Set task
Render the material from the line containing "Hiba (718, 1201)" through the line containing "This screenshot has width=1238, height=1751.", both included, as a Markdown table with the columns Row and Line. Give each line its own numbered row and omit blank lines.
>> START Listed entries
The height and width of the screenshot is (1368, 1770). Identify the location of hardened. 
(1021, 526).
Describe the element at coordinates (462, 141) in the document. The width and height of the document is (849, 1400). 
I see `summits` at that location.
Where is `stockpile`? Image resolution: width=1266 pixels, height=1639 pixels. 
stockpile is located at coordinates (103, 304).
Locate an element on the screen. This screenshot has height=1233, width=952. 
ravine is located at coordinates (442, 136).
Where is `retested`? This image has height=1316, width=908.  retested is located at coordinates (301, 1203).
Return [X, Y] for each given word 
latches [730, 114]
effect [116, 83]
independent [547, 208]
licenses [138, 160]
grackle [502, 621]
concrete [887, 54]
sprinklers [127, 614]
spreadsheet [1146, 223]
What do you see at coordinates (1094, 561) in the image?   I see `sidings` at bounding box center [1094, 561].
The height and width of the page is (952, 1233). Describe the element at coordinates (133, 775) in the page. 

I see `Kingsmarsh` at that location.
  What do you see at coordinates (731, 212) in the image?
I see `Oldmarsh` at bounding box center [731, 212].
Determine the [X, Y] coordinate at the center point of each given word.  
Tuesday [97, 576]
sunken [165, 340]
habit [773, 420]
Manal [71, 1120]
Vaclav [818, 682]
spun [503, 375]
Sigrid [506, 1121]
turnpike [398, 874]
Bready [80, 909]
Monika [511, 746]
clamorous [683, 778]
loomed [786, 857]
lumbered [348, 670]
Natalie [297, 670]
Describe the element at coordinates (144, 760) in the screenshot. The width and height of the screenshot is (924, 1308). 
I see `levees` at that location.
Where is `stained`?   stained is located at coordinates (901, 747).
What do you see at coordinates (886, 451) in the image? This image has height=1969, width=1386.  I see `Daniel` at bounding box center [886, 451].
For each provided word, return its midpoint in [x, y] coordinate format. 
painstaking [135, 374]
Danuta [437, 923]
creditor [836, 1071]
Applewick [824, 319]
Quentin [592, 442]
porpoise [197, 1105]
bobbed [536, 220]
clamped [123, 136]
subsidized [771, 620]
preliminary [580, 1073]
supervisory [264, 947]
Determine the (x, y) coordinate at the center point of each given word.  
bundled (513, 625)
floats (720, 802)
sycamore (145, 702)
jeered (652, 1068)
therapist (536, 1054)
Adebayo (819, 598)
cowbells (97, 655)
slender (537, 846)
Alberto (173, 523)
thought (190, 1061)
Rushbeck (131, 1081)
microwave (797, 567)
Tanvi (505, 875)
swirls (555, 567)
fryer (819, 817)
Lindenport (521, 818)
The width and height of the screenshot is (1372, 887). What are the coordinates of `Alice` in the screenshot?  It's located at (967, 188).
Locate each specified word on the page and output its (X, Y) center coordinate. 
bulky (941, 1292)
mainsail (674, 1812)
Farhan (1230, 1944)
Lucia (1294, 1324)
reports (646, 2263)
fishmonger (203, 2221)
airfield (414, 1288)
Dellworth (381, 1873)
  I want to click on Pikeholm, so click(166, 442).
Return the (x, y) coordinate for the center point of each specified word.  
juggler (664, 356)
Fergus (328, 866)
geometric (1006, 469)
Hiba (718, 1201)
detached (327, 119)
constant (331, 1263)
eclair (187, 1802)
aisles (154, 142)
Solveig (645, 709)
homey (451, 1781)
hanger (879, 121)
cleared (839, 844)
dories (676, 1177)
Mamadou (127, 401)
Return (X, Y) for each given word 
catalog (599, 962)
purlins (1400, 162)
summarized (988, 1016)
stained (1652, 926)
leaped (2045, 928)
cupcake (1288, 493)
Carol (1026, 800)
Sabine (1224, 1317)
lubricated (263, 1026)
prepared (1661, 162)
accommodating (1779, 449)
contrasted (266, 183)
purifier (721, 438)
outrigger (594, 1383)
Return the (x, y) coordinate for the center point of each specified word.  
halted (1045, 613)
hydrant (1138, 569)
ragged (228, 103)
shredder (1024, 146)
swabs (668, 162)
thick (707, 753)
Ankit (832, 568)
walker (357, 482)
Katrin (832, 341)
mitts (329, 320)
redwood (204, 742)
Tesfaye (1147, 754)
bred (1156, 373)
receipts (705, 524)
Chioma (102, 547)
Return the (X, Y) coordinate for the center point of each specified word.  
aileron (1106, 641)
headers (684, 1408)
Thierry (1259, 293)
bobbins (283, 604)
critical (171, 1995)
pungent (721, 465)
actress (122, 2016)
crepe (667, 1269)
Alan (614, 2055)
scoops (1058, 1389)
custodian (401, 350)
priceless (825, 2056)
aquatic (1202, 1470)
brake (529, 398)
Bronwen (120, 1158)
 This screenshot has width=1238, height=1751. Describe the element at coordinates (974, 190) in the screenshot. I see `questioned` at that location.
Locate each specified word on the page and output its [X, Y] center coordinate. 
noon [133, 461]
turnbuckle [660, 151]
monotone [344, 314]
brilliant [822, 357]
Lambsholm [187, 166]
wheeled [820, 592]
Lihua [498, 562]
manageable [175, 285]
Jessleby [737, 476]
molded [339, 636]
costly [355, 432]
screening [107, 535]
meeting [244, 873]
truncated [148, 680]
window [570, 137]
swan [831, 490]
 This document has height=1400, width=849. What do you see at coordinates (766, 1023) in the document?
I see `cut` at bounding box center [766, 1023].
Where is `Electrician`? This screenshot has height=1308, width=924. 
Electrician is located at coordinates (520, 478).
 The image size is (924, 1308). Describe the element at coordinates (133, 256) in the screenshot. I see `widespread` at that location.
>> END Listed entries
Answer to the task
| Row | Line |
|---|---|
| 1 | Hiba (718, 1201) |
| 2 | detached (327, 119) |
| 3 | constant (331, 1263) |
| 4 | eclair (187, 1802) |
| 5 | aisles (154, 142) |
| 6 | Solveig (645, 709) |
| 7 | homey (451, 1781) |
| 8 | hanger (879, 121) |
| 9 | cleared (839, 844) |
| 10 | dories (676, 1177) |
| 11 | Mamadou (127, 401) |
| 12 | Return (X, Y) for each given word  |
| 13 | catalog (599, 962) |
| 14 | purlins (1400, 162) |
| 15 | summarized (988, 1016) |
| 16 | stained (1652, 926) |
| 17 | leaped (2045, 928) |
| 18 | cupcake (1288, 493) |
| 19 | Carol (1026, 800) |
| 20 | Sabine (1224, 1317) |
| 21 | lubricated (263, 1026) |
| 22 | prepared (1661, 162) |
| 23 | accommodating (1779, 449) |
| 24 | contrasted (266, 183) |
| 25 | purifier (721, 438) |
| 26 | outrigger (594, 1383) |
| 27 | Return the (x, y) coordinate for the center point of each specified word.   |
| 28 | halted (1045, 613) |
| 29 | hydrant (1138, 569) |
| 30 | ragged (228, 103) |
| 31 | shredder (1024, 146) |
| 32 | swabs (668, 162) |
| 33 | thick (707, 753) |
| 34 | Ankit (832, 568) |
| 35 | walker (357, 482) |
| 36 | Katrin (832, 341) |
| 37 | mitts (329, 320) |
| 38 | redwood (204, 742) |
| 39 | Tesfaye (1147, 754) |
| 40 | bred (1156, 373) |
| 41 | receipts (705, 524) |
| 42 | Chioma (102, 547) |
| 43 | Return the (X, Y) coordinate for the center point of each specified word.   |
| 44 | aileron (1106, 641) |
| 45 | headers (684, 1408) |
| 46 | Thierry (1259, 293) |
| 47 | bobbins (283, 604) |
| 48 | critical (171, 1995) |
| 49 | pungent (721, 465) |
| 50 | actress (122, 2016) |
| 51 | crepe (667, 1269) |
| 52 | Alan (614, 2055) |
| 53 | scoops (1058, 1389) |
| 54 | custodian (401, 350) |
| 55 | priceless (825, 2056) |
| 56 | aquatic (1202, 1470) |
| 57 | brake (529, 398) |
| 58 | Bronwen (120, 1158) |
| 59 |  This screenshot has width=1238, height=1751. Describe the element at coordinates (974, 190) in the screenshot. I see `questioned` at that location. |